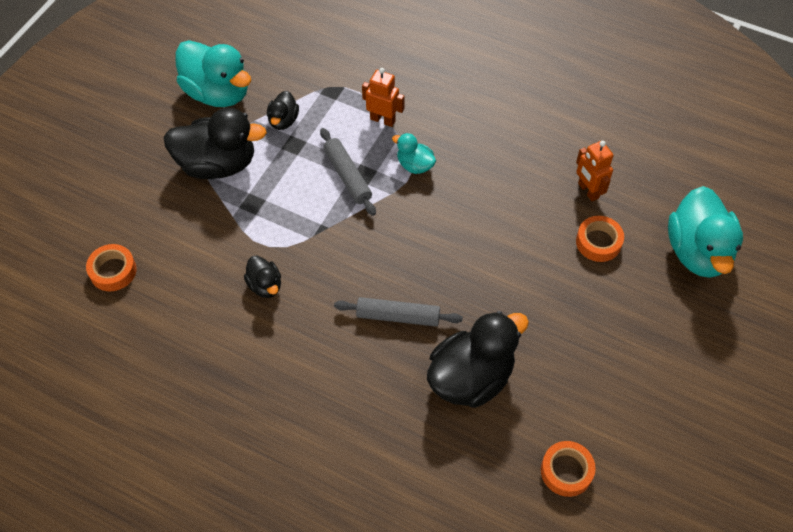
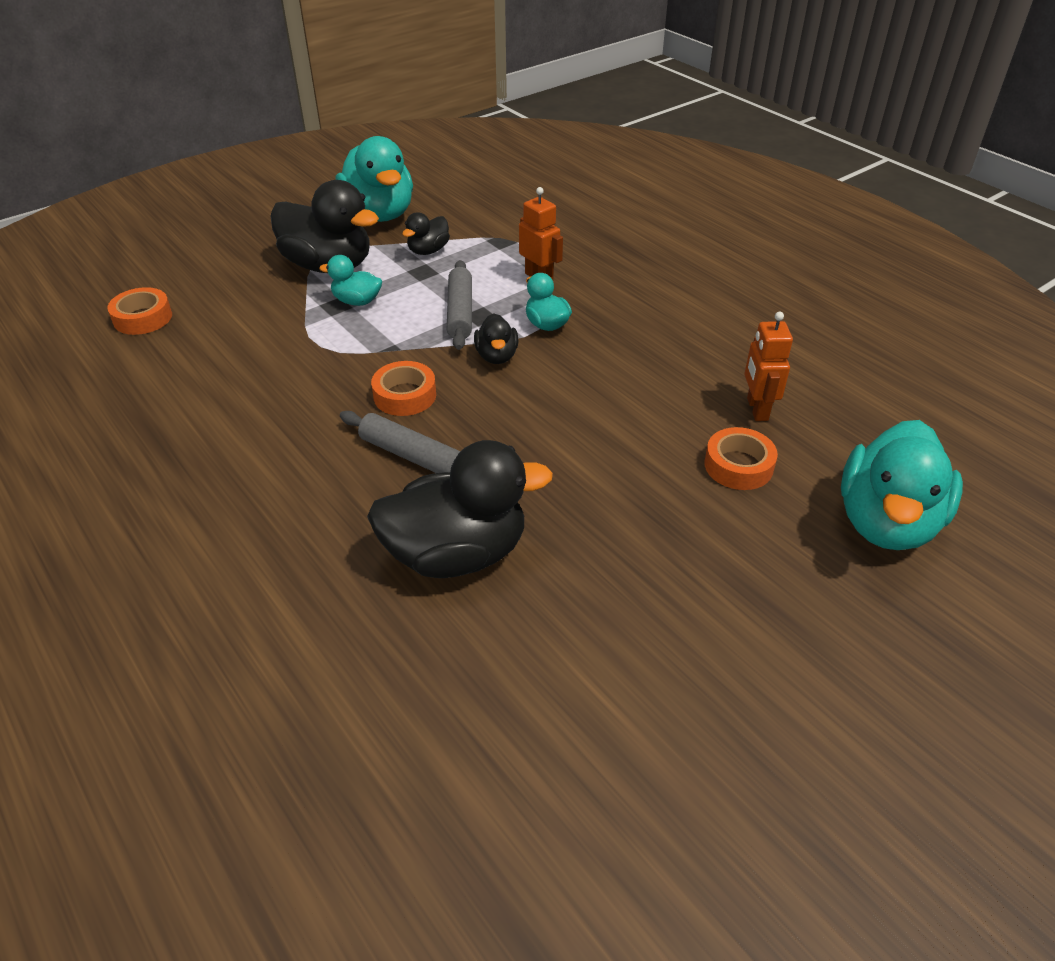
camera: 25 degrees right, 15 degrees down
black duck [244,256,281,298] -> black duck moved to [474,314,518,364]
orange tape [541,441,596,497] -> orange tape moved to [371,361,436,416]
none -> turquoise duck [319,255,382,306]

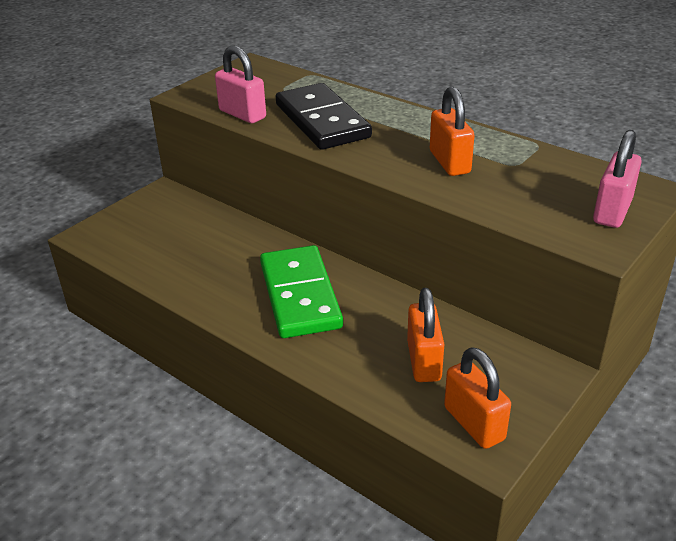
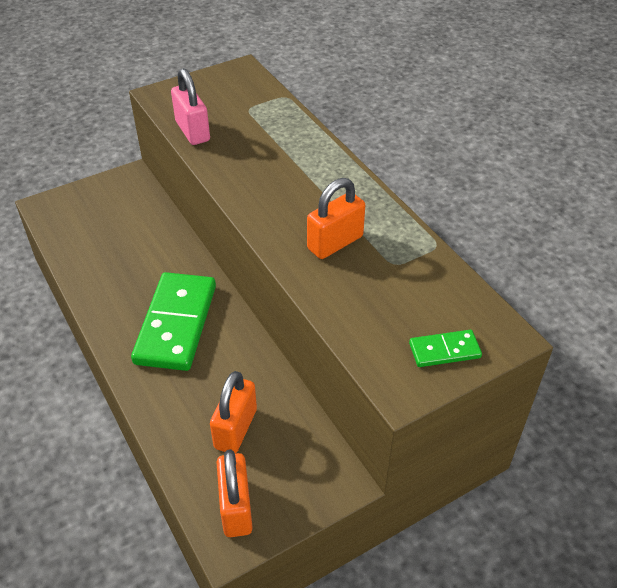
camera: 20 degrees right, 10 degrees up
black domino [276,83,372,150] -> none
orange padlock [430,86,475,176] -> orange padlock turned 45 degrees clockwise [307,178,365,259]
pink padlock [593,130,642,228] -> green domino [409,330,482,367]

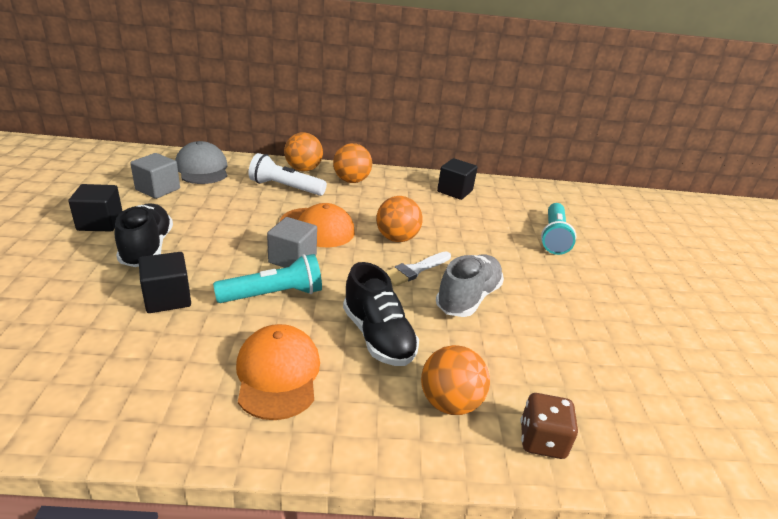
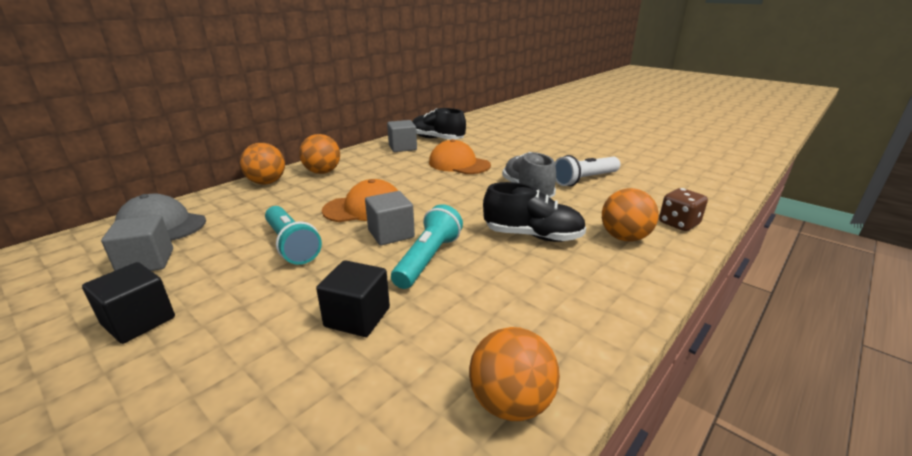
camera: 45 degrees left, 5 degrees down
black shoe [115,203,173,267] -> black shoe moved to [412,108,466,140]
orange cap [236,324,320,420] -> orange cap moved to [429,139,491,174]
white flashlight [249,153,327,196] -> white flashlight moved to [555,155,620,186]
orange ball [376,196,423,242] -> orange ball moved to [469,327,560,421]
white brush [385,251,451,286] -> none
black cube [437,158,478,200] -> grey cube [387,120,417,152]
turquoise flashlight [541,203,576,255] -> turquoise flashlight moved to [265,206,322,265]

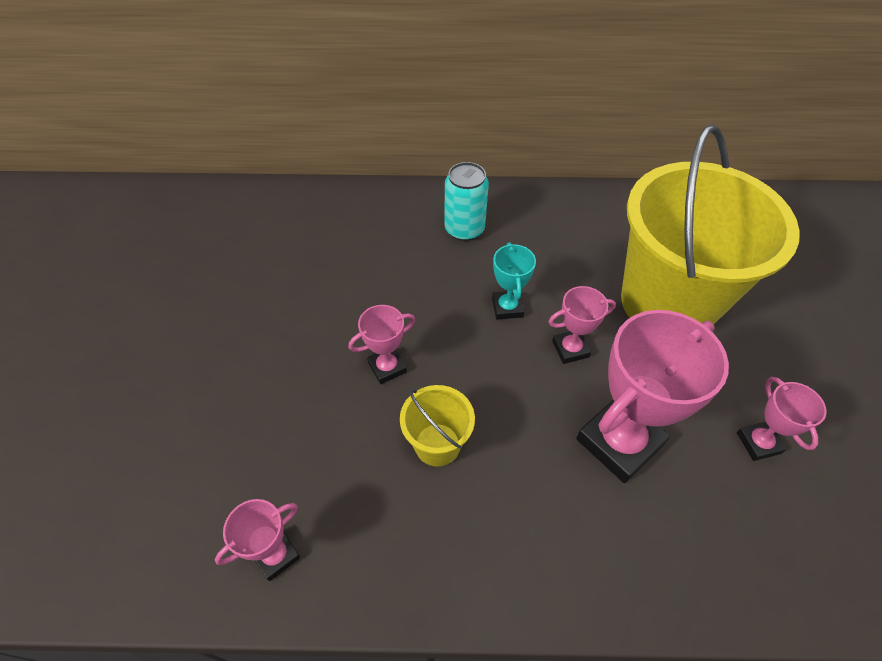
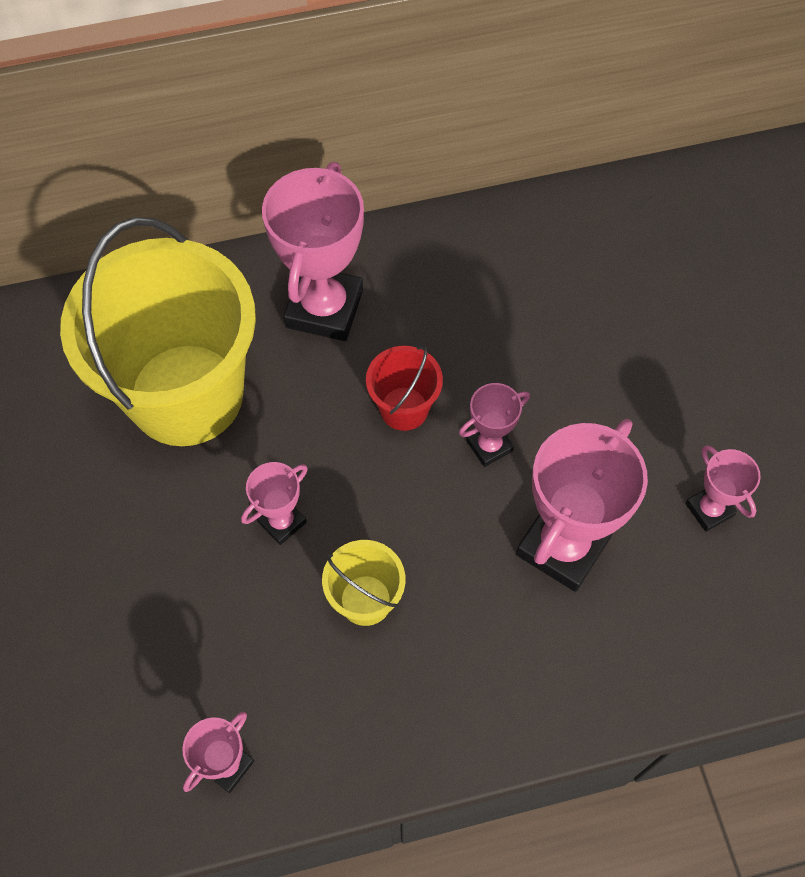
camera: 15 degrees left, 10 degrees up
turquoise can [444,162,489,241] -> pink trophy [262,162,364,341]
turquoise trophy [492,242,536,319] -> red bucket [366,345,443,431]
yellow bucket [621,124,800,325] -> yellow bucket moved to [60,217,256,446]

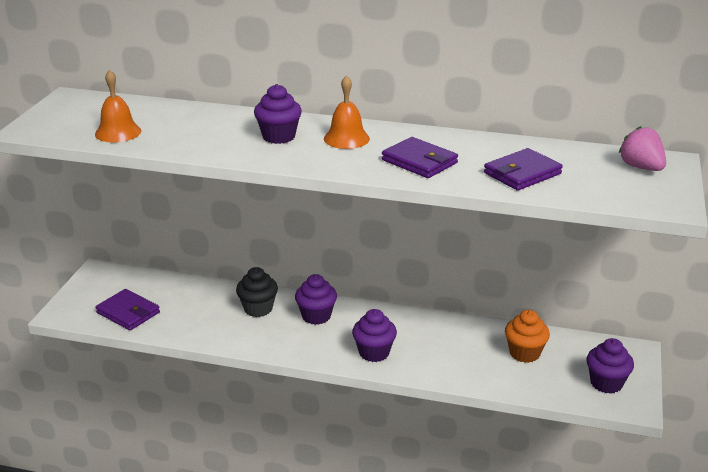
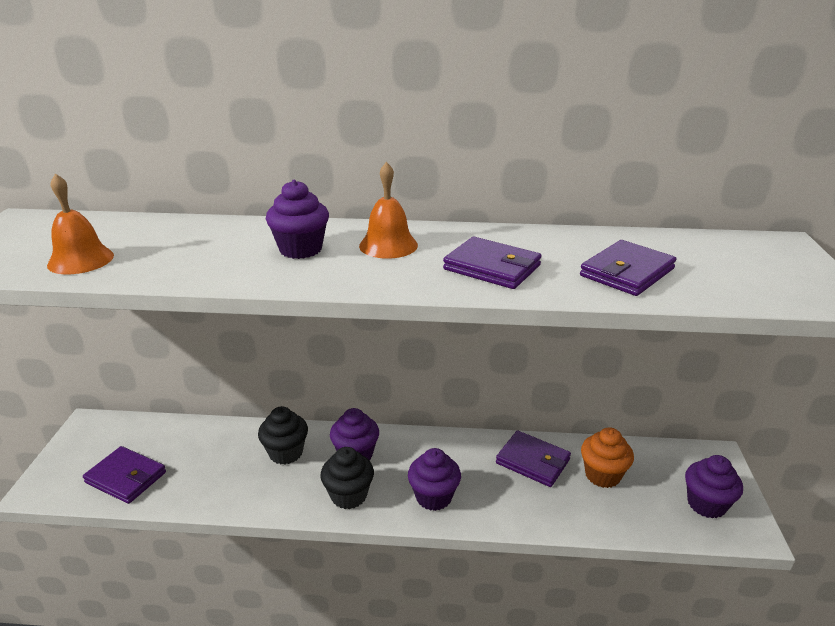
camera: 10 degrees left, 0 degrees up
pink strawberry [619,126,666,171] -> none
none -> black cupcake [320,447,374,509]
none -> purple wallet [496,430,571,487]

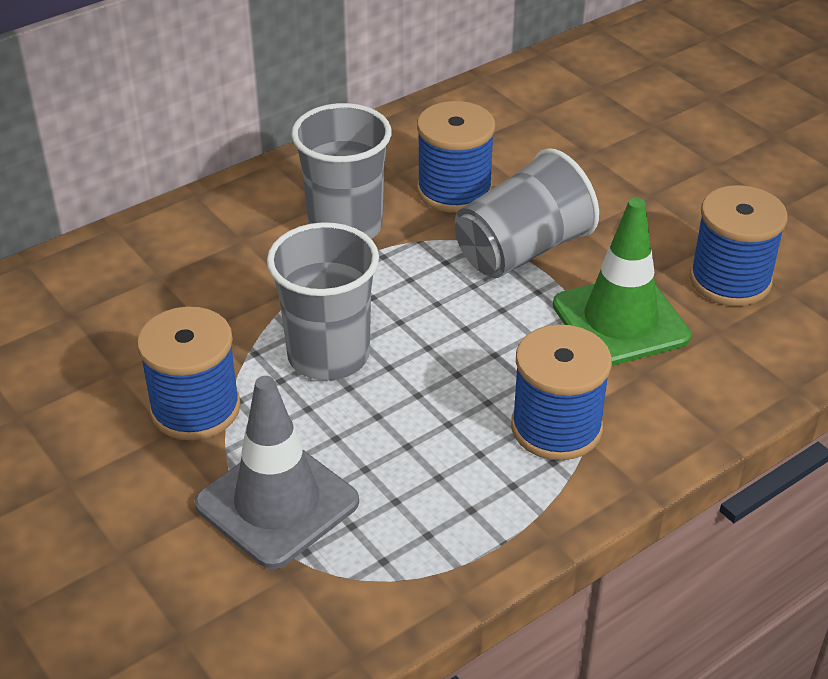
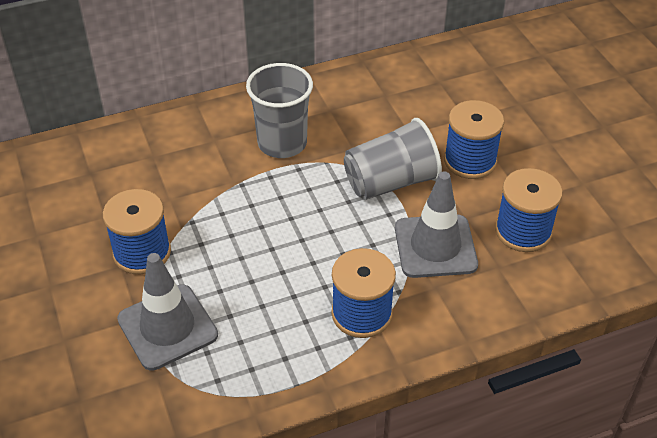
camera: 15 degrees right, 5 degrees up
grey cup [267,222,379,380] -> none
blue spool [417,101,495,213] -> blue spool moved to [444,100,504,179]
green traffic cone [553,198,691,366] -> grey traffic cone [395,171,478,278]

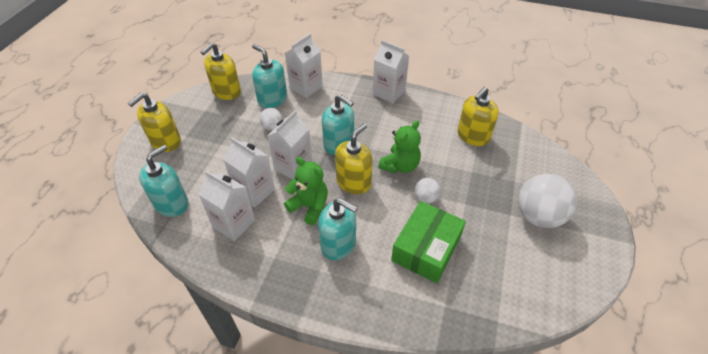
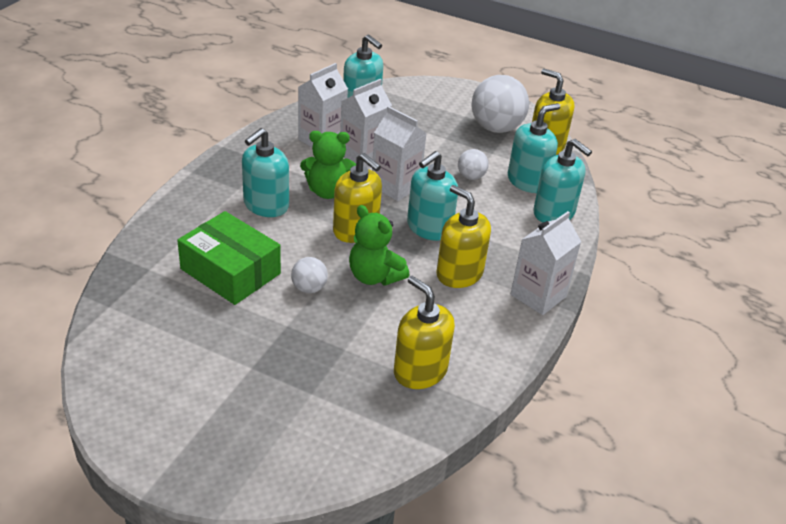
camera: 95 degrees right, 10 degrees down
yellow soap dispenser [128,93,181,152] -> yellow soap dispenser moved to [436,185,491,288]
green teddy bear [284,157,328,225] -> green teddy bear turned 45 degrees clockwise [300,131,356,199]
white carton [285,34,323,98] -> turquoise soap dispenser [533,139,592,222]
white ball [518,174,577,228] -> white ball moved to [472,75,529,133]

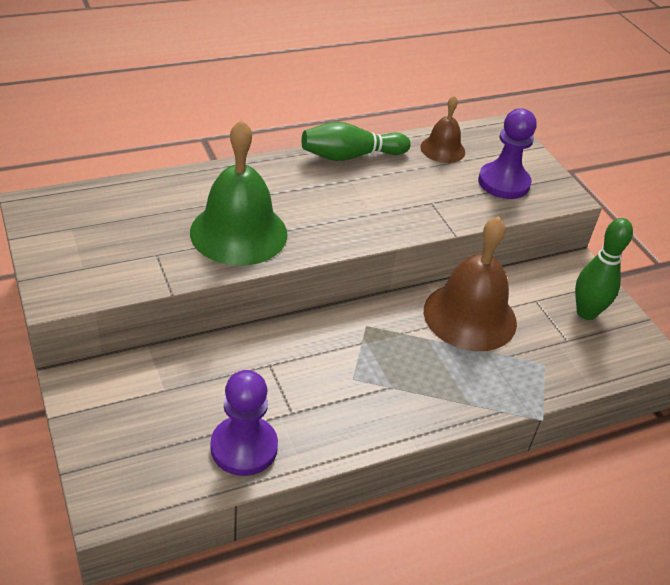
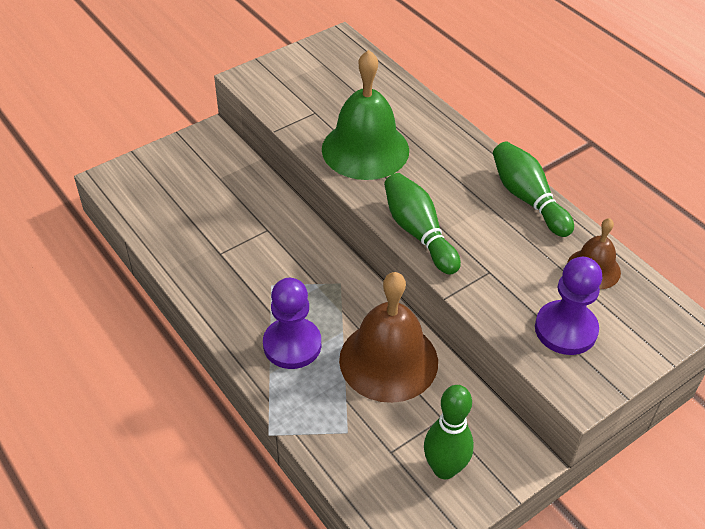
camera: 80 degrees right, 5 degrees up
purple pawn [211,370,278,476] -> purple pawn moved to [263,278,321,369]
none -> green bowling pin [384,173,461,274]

◆ ◆ ◆

» **WHAT THE TASK REQUIRES**
Each line from the one that contains "turquoise flashlight [541,203,576,255]" down to the one that contains "none -> black cupcake [320,447,374,509]" is to be returned exactly as it stands above, both ends included, with pictures removed.

» **TASK ANSWER**
turquoise flashlight [541,203,576,255] -> turquoise flashlight moved to [265,206,322,265]

camera: 15 degrees left, 10 degrees up
turquoise can [444,162,489,241] -> pink trophy [262,162,364,341]
turquoise trophy [492,242,536,319] -> red bucket [366,345,443,431]
yellow bucket [621,124,800,325] -> yellow bucket moved to [60,217,256,446]

camera: 10 degrees left, 0 degrees up
pink strawberry [619,126,666,171] -> none
none -> black cupcake [320,447,374,509]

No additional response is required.